Aim of the task: Within the entries below, every line containing "shoe" is to be copied.

(Data section)

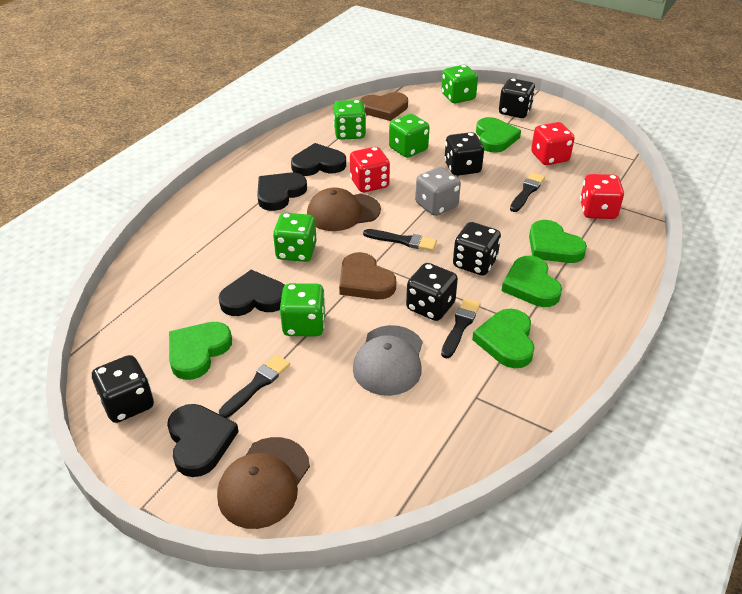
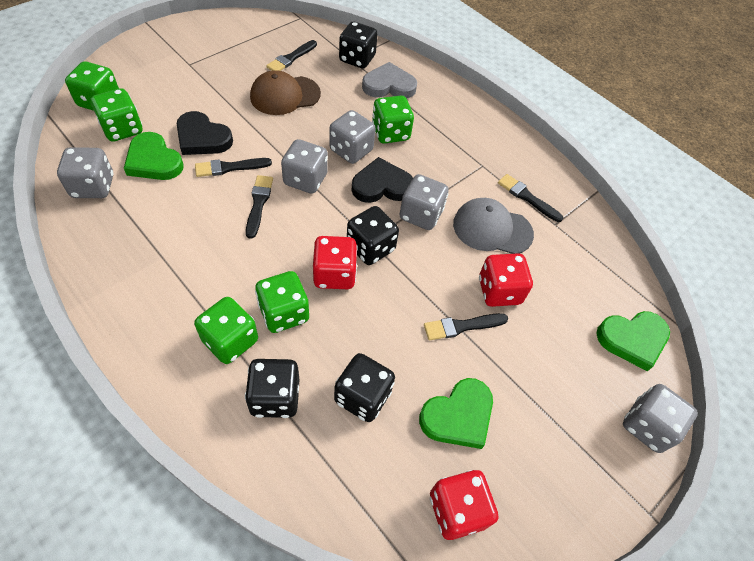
black brush: 4 -> 5
black dice: 5 -> 4
black heart: 4 -> 2
brown cap: 2 -> 1
brown heart: 2 -> 0
green heart: 5 -> 3
grey dice: 1 -> 5
grey heart: 0 -> 1

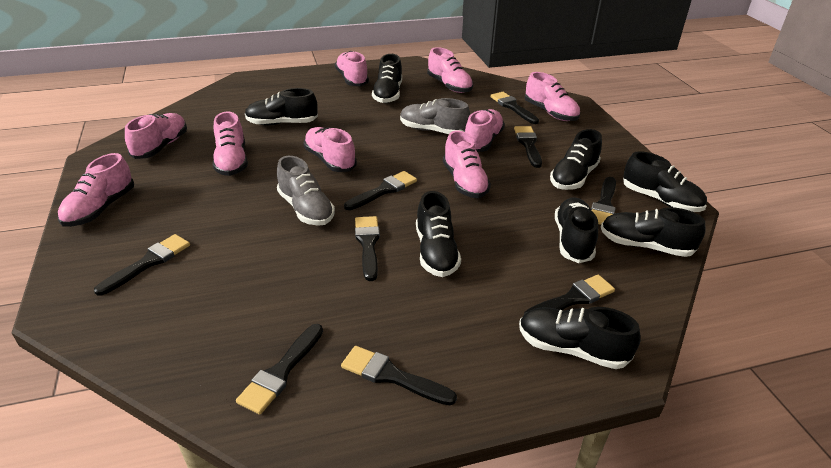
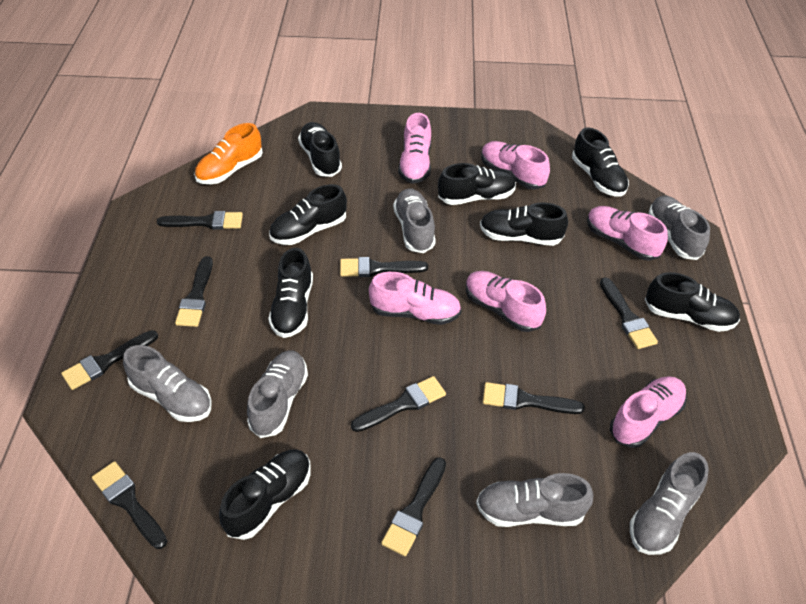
grey shoe: 2 -> 6
orange shoe: 0 -> 1
pink shoe: 9 -> 6

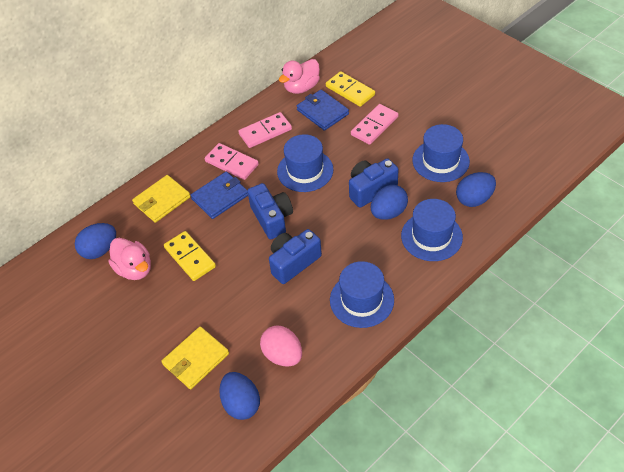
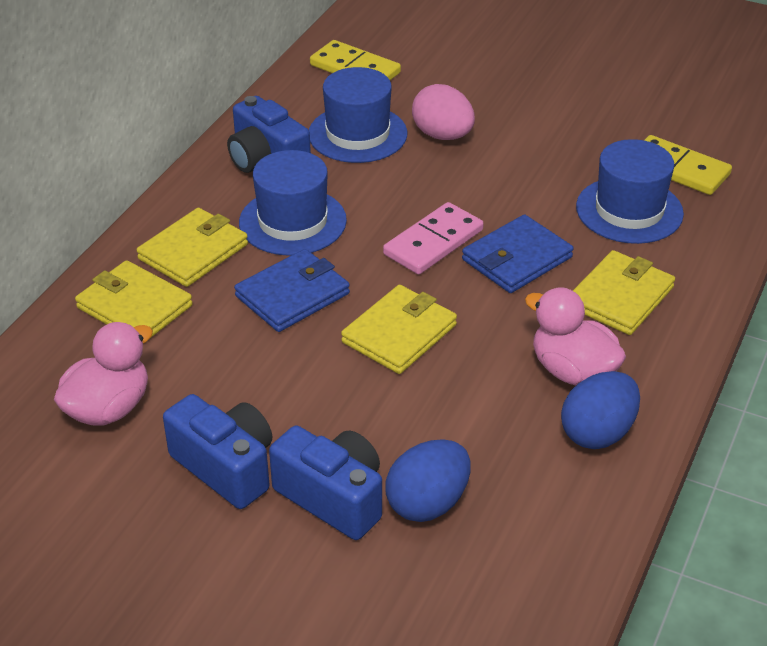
blue egg: 4 -> 2
blue hat: 4 -> 3
pink domino: 3 -> 1
yellow wallet: 2 -> 4

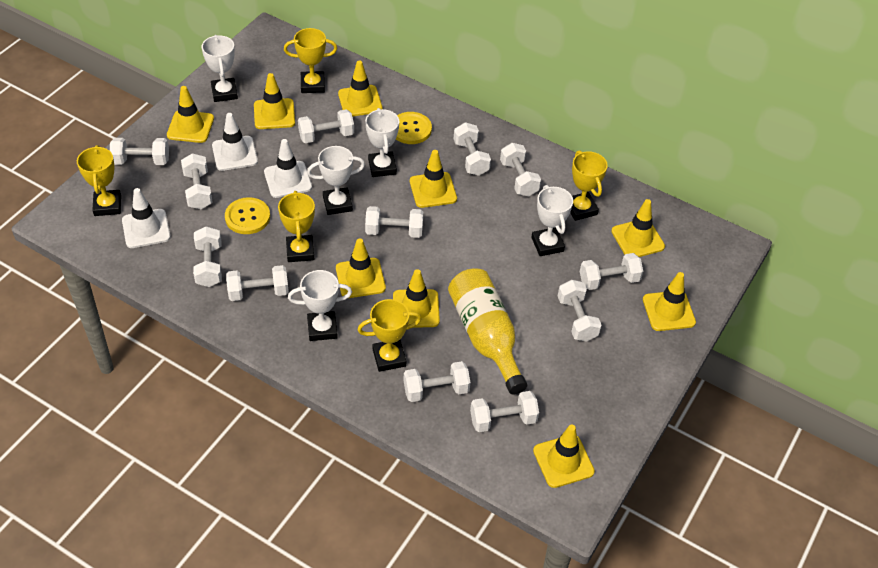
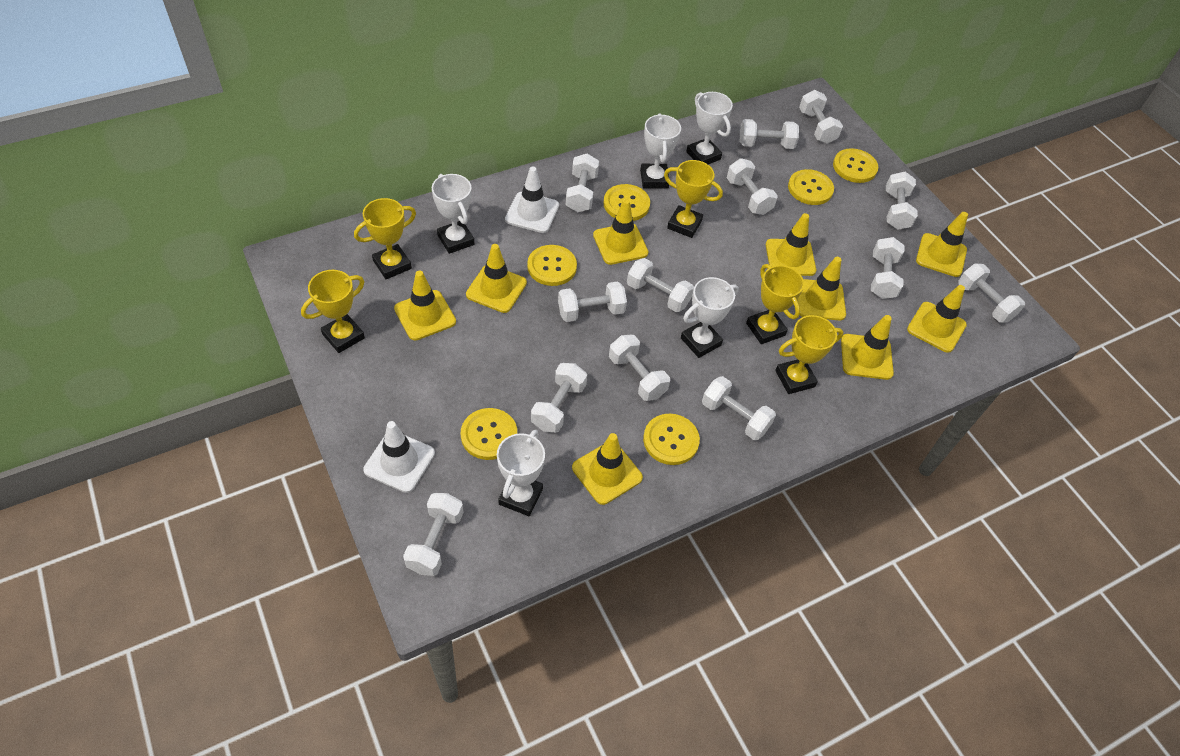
white dumbbell: 12 -> 13
white traffic cone: 3 -> 2
yellow bottle: 1 -> 0
yellow button: 2 -> 6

(End Data section)

Reply to the exercise:
grey shoe: 2 -> 6
orange shoe: 0 -> 1
pink shoe: 9 -> 6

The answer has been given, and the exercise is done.